**Data in this exercise:**
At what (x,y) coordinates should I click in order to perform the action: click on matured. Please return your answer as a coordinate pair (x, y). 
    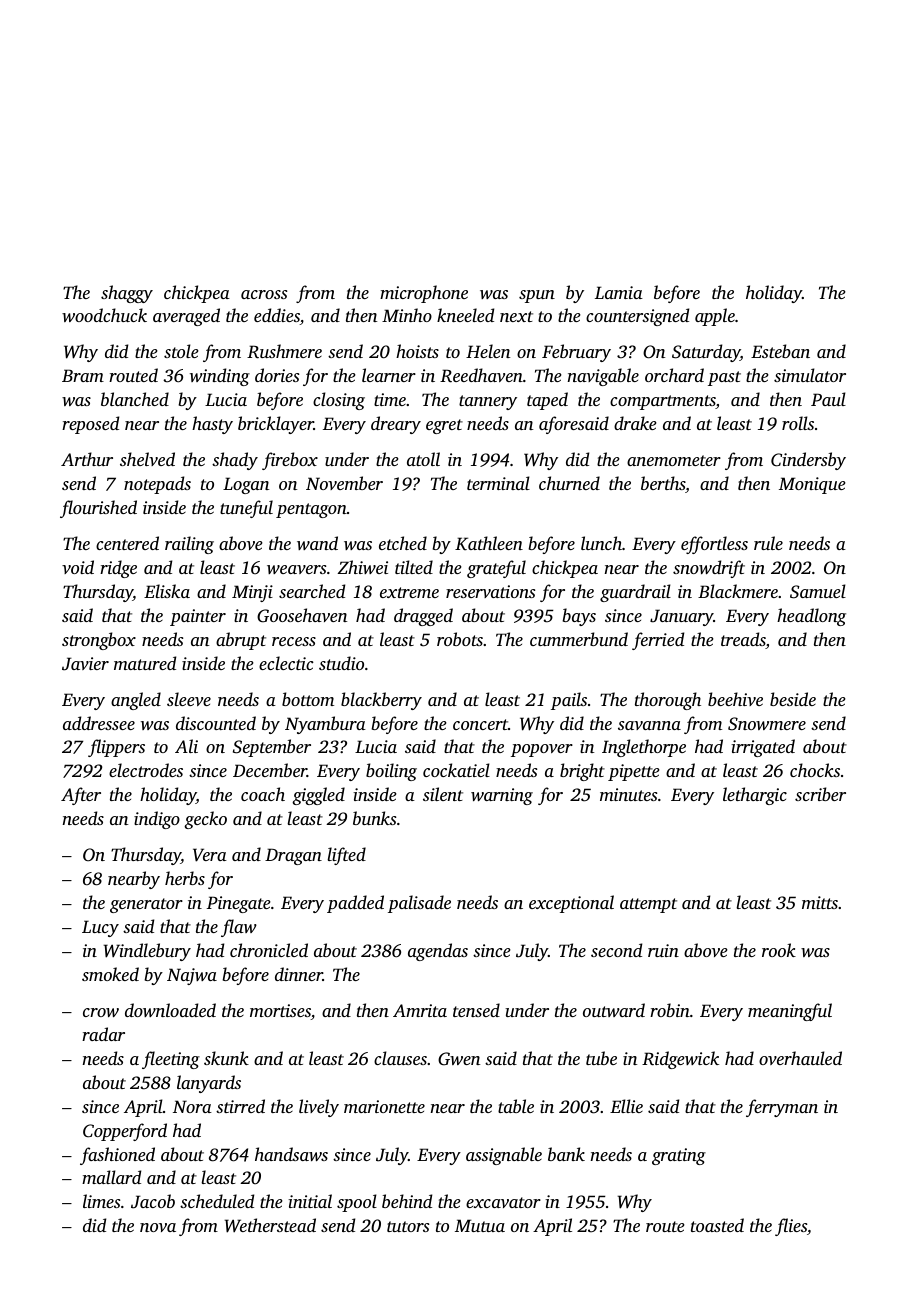
    Looking at the image, I should click on (145, 663).
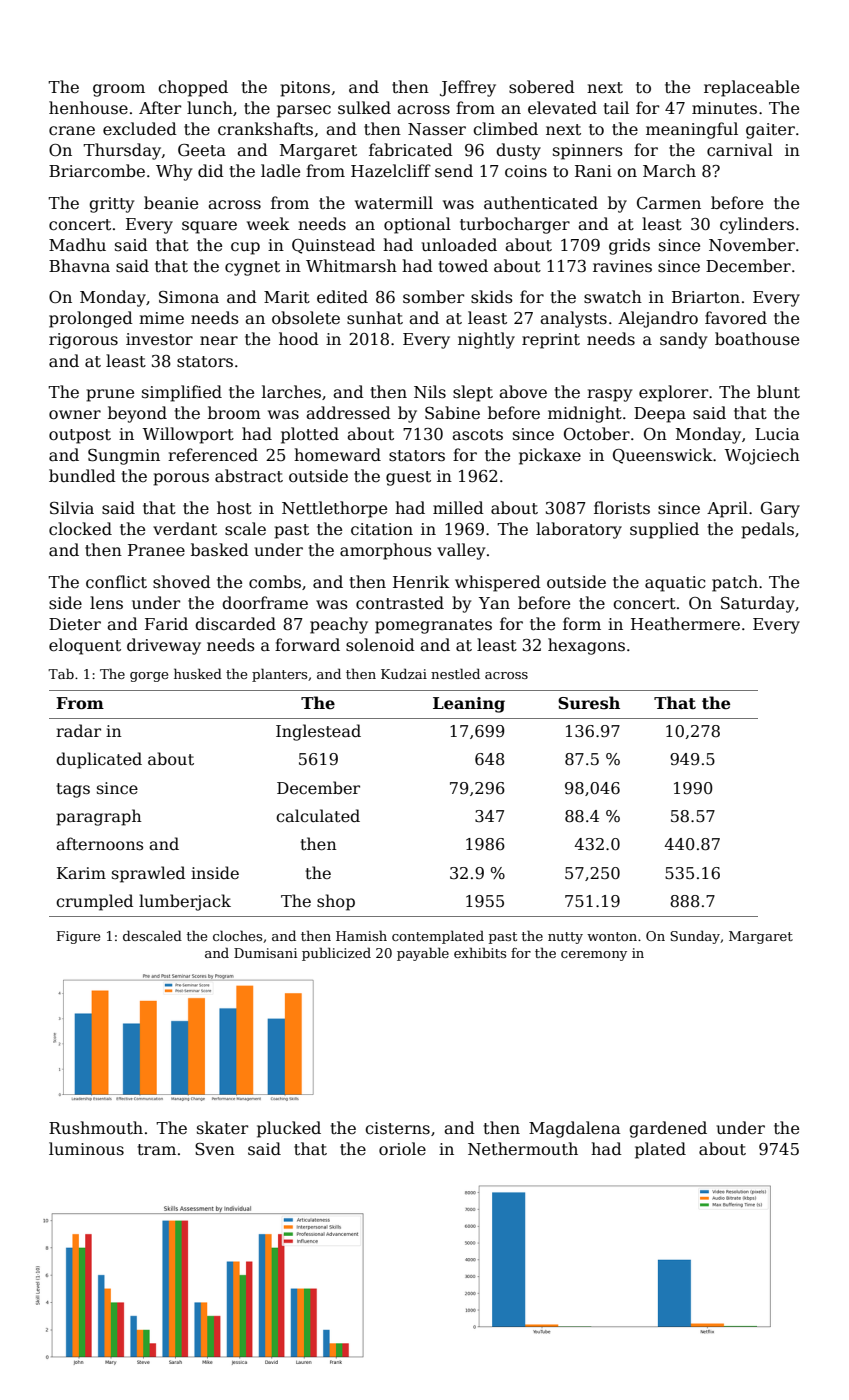 The width and height of the screenshot is (849, 1400). What do you see at coordinates (99, 760) in the screenshot?
I see `duplicated` at bounding box center [99, 760].
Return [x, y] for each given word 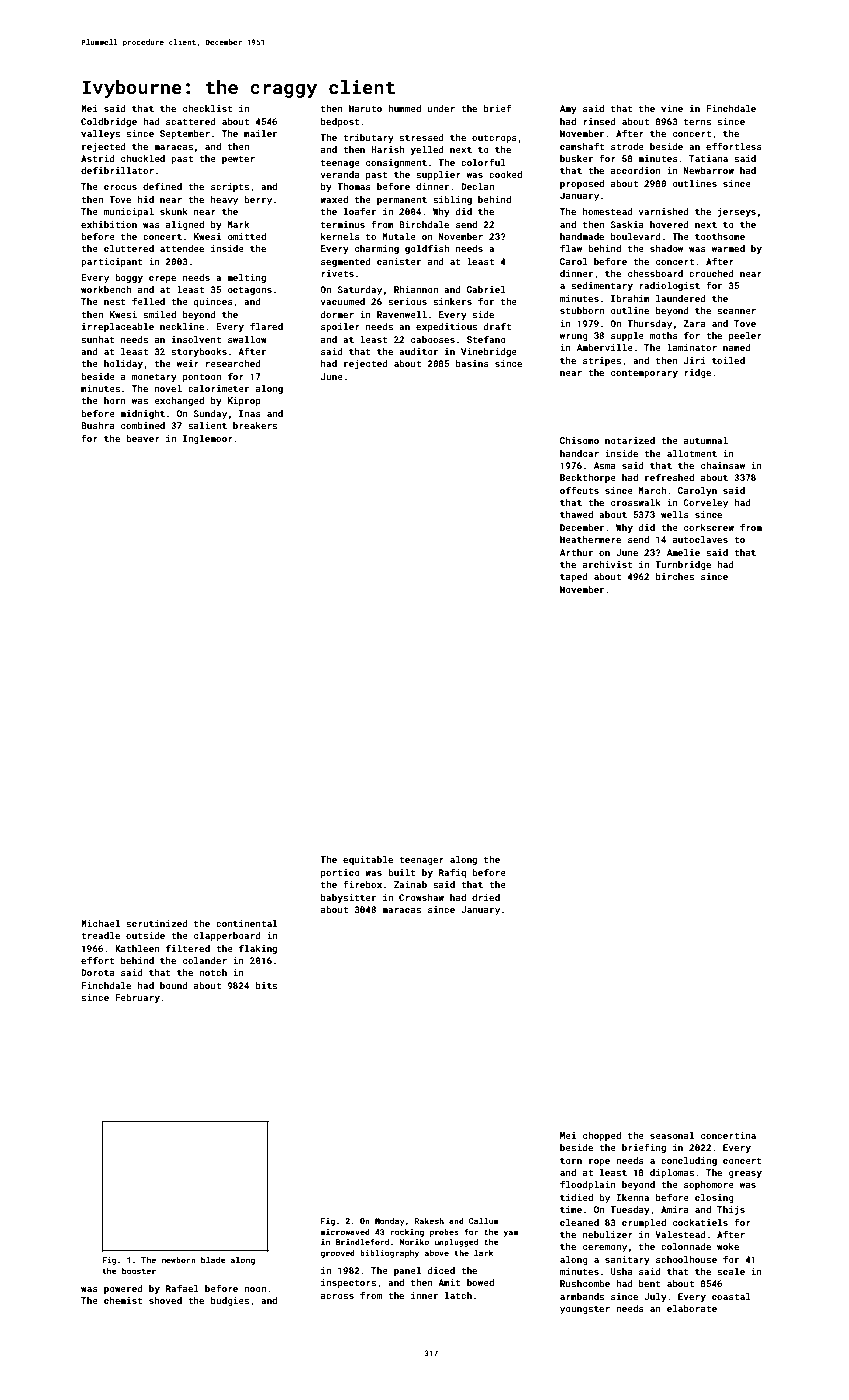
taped [574, 577]
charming [377, 249]
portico [340, 873]
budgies [230, 1301]
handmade [582, 236]
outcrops [494, 139]
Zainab [410, 884]
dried [486, 897]
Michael [100, 923]
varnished [664, 211]
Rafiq [452, 873]
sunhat [98, 339]
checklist [208, 108]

**Problem details:** Copy the lines of the entries word for word, from the line containing "Zainab [410, 884]" through the last line of the entries, both ends included.

**Reply to the exercise:**
Zainab [410, 884]
dried [486, 897]
Michael [100, 923]
varnished [664, 211]
Rafiq [452, 873]
sunhat [98, 339]
checklist [208, 108]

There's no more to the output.